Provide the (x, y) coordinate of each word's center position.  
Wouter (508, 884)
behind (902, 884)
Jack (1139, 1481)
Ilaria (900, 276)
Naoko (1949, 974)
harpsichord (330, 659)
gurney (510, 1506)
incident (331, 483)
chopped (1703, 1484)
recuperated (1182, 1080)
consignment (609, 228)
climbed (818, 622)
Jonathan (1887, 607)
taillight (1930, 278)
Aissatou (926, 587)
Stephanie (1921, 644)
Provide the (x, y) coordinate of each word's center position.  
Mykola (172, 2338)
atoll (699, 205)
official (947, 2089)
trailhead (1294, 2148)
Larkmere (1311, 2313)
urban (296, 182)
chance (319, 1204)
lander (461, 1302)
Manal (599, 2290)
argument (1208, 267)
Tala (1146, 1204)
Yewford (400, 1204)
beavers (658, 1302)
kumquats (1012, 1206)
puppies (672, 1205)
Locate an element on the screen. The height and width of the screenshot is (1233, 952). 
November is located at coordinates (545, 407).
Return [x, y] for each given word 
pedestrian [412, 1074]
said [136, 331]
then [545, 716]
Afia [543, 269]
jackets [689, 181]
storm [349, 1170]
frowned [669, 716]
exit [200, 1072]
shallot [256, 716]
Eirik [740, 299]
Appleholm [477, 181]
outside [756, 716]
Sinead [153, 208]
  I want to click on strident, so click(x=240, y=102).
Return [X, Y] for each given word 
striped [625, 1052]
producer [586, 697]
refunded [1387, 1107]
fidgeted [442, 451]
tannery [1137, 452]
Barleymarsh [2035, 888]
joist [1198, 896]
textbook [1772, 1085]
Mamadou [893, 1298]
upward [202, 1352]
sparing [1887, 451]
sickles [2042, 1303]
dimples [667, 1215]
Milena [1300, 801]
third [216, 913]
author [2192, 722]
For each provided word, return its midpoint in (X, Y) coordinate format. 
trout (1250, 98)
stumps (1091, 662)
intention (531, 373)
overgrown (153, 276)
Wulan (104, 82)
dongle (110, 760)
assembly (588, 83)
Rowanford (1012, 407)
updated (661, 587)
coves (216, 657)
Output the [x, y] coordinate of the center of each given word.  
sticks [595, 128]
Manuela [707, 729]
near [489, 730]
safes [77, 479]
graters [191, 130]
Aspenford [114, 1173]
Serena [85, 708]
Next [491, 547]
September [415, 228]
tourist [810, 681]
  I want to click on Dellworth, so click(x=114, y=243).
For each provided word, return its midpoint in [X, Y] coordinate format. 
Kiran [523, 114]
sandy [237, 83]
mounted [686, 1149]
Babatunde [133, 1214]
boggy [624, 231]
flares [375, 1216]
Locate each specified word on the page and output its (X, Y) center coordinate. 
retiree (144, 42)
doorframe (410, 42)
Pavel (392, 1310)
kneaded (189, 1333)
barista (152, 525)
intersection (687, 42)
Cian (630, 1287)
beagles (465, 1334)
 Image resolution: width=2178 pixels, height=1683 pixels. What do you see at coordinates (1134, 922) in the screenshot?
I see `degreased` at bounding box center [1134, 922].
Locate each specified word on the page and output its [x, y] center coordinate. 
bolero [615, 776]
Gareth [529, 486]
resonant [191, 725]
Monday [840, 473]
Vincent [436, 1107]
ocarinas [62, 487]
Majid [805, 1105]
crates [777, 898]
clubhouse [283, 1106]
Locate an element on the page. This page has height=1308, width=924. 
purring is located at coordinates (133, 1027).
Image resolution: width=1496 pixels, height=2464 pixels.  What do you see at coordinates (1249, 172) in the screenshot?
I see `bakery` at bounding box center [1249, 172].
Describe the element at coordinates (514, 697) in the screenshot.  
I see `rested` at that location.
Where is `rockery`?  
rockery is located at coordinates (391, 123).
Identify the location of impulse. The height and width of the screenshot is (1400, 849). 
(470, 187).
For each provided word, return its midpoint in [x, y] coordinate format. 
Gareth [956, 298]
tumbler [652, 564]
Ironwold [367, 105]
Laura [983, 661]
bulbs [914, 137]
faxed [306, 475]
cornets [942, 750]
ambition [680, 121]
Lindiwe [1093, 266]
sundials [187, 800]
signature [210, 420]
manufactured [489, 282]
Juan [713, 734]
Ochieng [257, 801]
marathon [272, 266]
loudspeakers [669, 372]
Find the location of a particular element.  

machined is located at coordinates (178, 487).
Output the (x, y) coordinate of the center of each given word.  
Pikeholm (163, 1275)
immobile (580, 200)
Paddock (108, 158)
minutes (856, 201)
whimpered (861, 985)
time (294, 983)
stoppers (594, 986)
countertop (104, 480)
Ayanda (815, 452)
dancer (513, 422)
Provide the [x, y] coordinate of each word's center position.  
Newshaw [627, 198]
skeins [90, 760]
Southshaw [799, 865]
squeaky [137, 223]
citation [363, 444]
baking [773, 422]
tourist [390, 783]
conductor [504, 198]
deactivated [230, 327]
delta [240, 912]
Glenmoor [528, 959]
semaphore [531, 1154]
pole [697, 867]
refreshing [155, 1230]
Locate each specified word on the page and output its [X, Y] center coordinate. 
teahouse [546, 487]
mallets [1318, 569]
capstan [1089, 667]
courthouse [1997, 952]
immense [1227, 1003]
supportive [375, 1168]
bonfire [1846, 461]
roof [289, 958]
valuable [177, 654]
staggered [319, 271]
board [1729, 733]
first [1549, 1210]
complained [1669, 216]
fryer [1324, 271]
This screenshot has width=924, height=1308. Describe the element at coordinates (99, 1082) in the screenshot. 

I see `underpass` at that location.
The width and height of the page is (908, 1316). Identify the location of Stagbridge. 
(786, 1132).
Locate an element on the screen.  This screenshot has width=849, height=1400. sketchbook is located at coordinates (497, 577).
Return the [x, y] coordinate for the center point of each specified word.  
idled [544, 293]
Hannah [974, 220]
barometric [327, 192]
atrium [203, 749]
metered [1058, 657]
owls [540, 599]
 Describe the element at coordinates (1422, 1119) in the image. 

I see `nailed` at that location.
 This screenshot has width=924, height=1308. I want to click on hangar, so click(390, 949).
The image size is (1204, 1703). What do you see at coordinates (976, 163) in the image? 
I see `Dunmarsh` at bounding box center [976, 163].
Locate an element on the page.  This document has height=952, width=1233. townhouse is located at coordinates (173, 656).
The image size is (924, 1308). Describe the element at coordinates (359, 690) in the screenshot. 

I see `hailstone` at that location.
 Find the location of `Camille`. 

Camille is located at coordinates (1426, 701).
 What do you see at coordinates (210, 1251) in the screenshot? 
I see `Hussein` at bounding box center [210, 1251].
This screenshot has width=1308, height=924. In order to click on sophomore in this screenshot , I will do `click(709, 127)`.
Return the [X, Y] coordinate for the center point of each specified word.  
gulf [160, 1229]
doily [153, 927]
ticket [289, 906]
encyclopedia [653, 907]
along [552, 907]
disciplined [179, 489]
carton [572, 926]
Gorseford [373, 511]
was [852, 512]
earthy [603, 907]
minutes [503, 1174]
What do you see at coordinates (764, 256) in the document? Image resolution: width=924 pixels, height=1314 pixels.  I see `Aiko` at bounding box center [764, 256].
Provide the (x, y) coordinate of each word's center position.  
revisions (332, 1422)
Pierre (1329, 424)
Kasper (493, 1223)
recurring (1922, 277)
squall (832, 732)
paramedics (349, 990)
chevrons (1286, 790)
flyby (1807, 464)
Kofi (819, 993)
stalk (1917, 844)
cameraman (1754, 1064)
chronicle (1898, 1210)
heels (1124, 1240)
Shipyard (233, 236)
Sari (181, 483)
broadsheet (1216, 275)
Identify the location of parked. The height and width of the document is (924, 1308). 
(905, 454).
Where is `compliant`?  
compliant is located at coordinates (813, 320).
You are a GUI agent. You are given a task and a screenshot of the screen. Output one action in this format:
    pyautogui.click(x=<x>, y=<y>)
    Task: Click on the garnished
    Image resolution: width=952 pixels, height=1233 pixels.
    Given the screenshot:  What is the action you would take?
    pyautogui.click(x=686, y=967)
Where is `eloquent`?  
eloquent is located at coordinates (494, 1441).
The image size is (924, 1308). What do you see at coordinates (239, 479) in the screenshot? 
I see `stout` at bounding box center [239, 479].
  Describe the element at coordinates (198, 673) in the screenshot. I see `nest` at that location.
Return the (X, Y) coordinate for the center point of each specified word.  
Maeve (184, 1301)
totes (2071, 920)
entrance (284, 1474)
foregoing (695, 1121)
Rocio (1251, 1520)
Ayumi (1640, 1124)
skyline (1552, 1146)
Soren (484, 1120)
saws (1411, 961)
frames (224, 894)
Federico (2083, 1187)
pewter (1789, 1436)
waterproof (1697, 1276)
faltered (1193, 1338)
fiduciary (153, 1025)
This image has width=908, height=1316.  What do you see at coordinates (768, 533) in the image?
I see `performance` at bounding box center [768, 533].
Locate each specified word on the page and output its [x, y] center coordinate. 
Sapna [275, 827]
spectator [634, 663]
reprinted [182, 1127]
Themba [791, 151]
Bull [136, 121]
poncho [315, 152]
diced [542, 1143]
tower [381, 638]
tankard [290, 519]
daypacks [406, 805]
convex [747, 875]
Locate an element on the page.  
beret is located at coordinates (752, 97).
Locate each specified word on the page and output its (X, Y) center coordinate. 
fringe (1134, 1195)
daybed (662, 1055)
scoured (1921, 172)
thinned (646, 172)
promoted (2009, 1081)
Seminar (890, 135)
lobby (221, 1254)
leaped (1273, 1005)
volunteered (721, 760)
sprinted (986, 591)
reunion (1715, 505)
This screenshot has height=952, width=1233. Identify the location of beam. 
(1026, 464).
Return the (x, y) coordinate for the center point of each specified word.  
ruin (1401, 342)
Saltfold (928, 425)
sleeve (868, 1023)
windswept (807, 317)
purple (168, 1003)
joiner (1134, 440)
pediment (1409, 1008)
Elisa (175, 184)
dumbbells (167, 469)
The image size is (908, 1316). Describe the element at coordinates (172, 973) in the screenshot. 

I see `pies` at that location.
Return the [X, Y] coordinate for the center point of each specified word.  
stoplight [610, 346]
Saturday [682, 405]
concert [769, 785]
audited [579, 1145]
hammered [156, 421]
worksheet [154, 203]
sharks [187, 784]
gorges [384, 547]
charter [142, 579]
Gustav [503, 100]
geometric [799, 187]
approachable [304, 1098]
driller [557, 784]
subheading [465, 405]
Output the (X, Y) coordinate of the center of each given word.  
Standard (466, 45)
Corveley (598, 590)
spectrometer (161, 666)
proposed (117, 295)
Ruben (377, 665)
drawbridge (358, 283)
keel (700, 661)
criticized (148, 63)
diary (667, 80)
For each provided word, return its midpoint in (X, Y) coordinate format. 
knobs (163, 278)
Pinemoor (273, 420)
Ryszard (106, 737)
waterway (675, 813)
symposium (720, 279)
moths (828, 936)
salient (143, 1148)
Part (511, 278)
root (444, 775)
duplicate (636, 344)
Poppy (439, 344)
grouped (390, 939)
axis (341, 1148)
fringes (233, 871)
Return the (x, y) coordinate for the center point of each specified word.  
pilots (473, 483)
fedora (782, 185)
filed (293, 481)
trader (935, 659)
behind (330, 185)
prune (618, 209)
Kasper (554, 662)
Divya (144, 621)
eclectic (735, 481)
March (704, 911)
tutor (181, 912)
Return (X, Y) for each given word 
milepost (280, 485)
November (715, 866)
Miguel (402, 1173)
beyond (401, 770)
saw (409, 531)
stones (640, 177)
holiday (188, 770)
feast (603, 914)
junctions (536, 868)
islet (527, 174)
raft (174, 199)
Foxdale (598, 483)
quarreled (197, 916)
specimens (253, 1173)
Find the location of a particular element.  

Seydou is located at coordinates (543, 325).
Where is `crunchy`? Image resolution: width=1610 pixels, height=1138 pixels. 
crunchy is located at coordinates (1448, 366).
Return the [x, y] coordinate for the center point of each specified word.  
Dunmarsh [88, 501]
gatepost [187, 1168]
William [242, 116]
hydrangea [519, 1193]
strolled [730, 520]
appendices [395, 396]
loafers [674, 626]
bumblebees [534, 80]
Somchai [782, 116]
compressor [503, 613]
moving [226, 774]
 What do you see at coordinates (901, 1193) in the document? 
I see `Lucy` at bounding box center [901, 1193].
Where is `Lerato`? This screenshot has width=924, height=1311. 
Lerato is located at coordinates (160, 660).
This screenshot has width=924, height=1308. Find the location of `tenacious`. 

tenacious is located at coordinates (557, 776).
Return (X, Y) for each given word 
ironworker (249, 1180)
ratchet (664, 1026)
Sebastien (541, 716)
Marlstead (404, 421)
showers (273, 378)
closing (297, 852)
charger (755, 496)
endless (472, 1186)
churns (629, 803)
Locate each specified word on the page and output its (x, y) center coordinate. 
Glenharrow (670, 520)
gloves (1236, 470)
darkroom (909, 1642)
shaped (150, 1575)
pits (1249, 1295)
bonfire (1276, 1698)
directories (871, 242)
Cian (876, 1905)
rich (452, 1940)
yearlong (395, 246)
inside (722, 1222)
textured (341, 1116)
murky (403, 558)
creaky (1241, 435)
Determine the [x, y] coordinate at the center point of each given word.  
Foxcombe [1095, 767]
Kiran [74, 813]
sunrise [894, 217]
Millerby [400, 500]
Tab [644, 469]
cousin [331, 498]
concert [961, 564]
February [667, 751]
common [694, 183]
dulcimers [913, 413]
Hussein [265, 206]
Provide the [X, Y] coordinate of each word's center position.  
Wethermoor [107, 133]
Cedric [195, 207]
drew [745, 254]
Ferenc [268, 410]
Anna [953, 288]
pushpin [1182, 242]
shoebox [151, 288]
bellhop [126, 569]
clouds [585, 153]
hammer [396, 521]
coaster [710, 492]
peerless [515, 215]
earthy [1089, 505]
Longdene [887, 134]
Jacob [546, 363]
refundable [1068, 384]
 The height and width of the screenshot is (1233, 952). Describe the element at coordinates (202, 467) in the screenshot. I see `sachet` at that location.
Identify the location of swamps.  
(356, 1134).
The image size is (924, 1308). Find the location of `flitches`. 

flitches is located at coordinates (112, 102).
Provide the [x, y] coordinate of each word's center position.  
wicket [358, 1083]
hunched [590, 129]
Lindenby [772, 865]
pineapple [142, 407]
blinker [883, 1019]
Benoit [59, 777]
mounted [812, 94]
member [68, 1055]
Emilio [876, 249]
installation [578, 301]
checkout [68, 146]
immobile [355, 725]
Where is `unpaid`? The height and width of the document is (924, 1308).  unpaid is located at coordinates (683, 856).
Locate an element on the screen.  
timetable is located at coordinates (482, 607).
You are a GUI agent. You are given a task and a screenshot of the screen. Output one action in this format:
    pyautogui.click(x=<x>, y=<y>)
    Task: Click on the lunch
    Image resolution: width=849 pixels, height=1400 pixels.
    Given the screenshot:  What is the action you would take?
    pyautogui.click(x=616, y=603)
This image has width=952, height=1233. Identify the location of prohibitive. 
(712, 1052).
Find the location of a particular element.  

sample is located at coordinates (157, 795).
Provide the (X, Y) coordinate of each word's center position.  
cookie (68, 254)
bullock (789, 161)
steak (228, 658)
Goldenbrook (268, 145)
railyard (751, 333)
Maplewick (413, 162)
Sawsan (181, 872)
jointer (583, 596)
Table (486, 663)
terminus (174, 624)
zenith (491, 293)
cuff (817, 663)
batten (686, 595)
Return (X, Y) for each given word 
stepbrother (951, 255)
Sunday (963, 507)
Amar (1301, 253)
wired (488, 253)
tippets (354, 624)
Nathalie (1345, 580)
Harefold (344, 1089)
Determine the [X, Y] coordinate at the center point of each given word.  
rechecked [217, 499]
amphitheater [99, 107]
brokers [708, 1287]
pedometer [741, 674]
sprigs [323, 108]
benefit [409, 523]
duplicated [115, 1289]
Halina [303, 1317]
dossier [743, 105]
• • • •
Please copy the items exactly, from the line with "manufactured [489, 282]" up to and including the line with "courthouse [1997, 952]".

manufactured [489, 282]
Juan [713, 734]
Ochieng [257, 801]
marathon [272, 266]
loudspeakers [669, 372]
Find the location of a particular element.  

machined is located at coordinates (178, 487).
Output the (x, y) coordinate of the center of each given word.  
Pikeholm (163, 1275)
immobile (580, 200)
Paddock (108, 158)
minutes (856, 201)
whimpered (861, 985)
time (294, 983)
stoppers (594, 986)
countertop (104, 480)
Ayanda (815, 452)
dancer (513, 422)
Provide the [x, y] coordinate of each word's center position.  
Newshaw [627, 198]
skeins [90, 760]
Southshaw [799, 865]
squeaky [137, 223]
citation [363, 444]
baking [773, 422]
tourist [390, 783]
conductor [504, 198]
deactivated [230, 327]
delta [240, 912]
Glenmoor [528, 959]
semaphore [531, 1154]
pole [697, 867]
refreshing [155, 1230]
Locate each specified word on the page and output its [X, Y] center coordinate. 
teahouse [546, 487]
mallets [1318, 569]
capstan [1089, 667]
courthouse [1997, 952]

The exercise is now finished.